# Your goal
This exercise calls for duplicating every entry below exactly, without the images.

★ ★ ★ ★

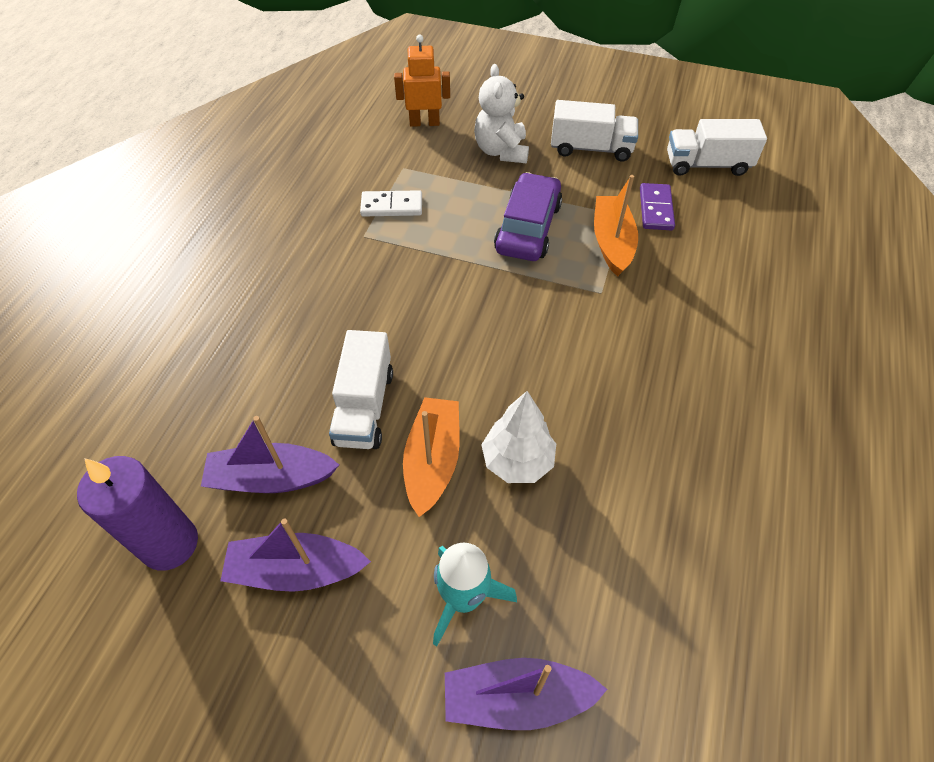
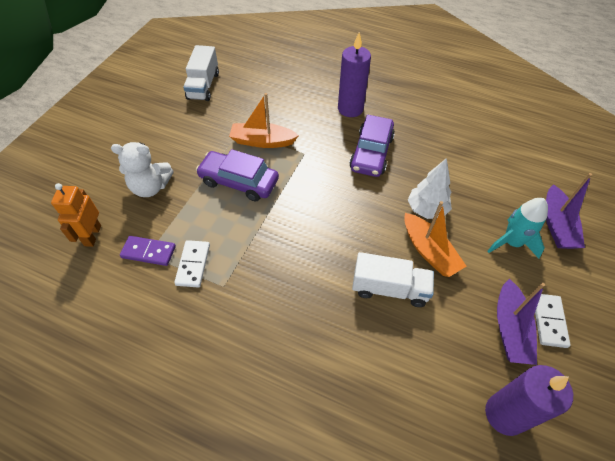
camera: 85 degrees left, 0 degrees up
(271, 478) = (448, 347): purple boat -> none
(308, 638) = (549, 321): none -> white domino
(433, 461) = (429, 251): orange boat -> orange boat turned 135 degrees counterclockwise
(591, 148) = (167, 136): white truck -> none
(628, 380) = (371, 153): none -> purple car
(656, 209) = (237, 116): purple domino -> purple domino (149, 252)
(728, 347) = (350, 109): none -> purple candle

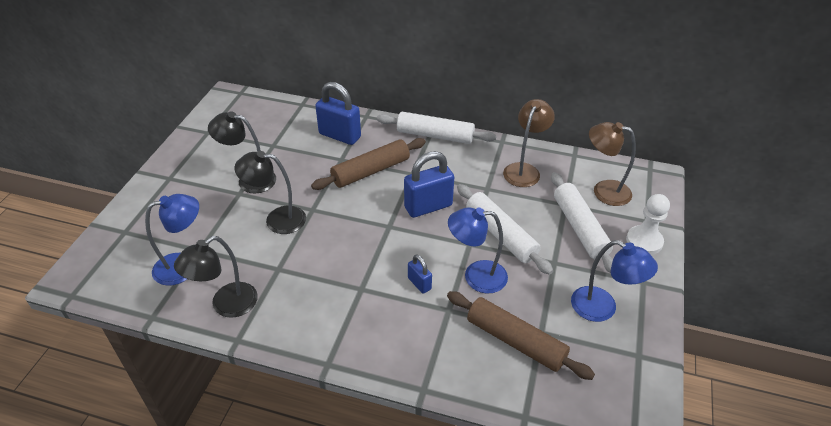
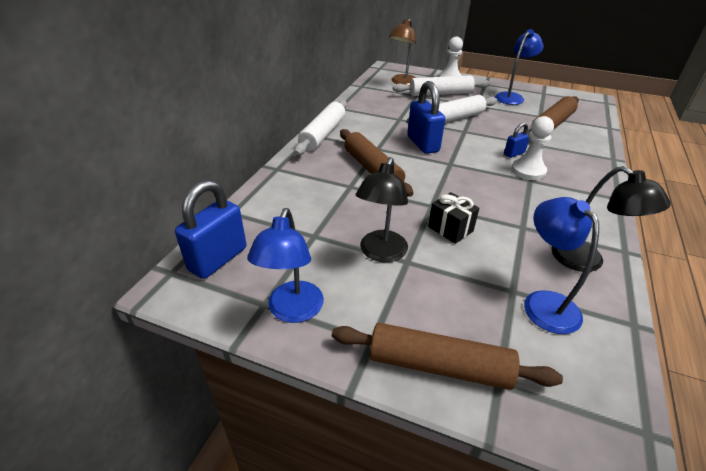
camera: 85 degrees left, 5 degrees down
(143, 206) = (439, 366): none -> brown rolling pin
(277, 219) = (450, 229): black lamp -> black gift
(340, 135) = (308, 186): blue padlock -> blue padlock (218, 259)
(380, 290) = (528, 171): none -> white pawn
(476, 276) = (498, 131): blue lamp -> blue lamp (292, 311)
(524, 170) = (377, 103): brown lamp -> none

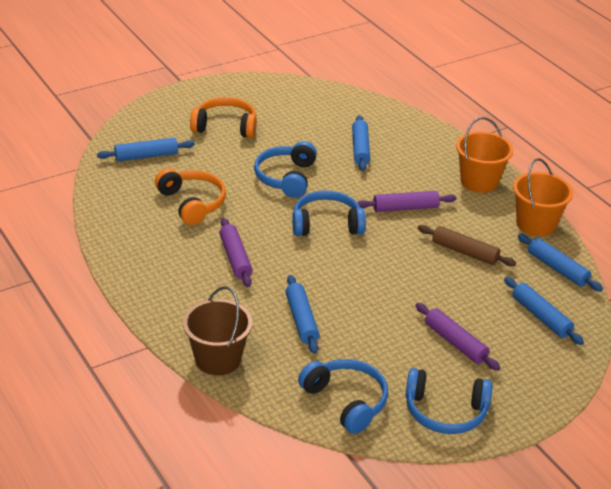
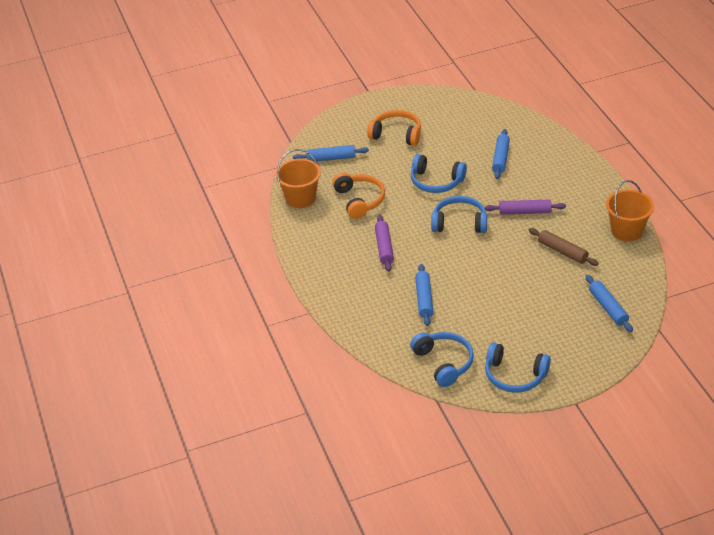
camera: 15 degrees right, 5 degrees up
(218, 359) = (357, 325): brown bucket -> none
(286, 177) = (436, 181): blue headphones -> blue headphones turned 90 degrees counterclockwise
(455, 342) = (535, 324): purple rolling pin -> none
(479, 181) = (590, 191): orange bucket -> orange bucket (300, 198)
(557, 268) = (633, 269): blue rolling pin -> none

★ ★ ★ ★

# Reply to the task
camera: 85 degrees left, 0 degrees up
(271, 478) = (448, 347): purple boat -> none
(308, 638) = (549, 321): none -> white domino
(433, 461) = (429, 251): orange boat -> orange boat turned 135 degrees counterclockwise
(591, 148) = (167, 136): white truck -> none
(628, 380) = (371, 153): none -> purple car
(656, 209) = (237, 116): purple domino -> purple domino (149, 252)
(728, 347) = (350, 109): none -> purple candle

camera: 85 degrees left, 5 degrees down
(143, 206) = (439, 366): none -> brown rolling pin
(277, 219) = (450, 229): black lamp -> black gift
(340, 135) = (308, 186): blue padlock -> blue padlock (218, 259)
(380, 290) = (528, 171): none -> white pawn
(476, 276) = (498, 131): blue lamp -> blue lamp (292, 311)
(524, 170) = (377, 103): brown lamp -> none

camera: 15 degrees right, 5 degrees up
(218, 359) = (357, 325): brown bucket -> none
(286, 177) = (436, 181): blue headphones -> blue headphones turned 90 degrees counterclockwise
(455, 342) = (535, 324): purple rolling pin -> none
(479, 181) = (590, 191): orange bucket -> orange bucket (300, 198)
(557, 268) = (633, 269): blue rolling pin -> none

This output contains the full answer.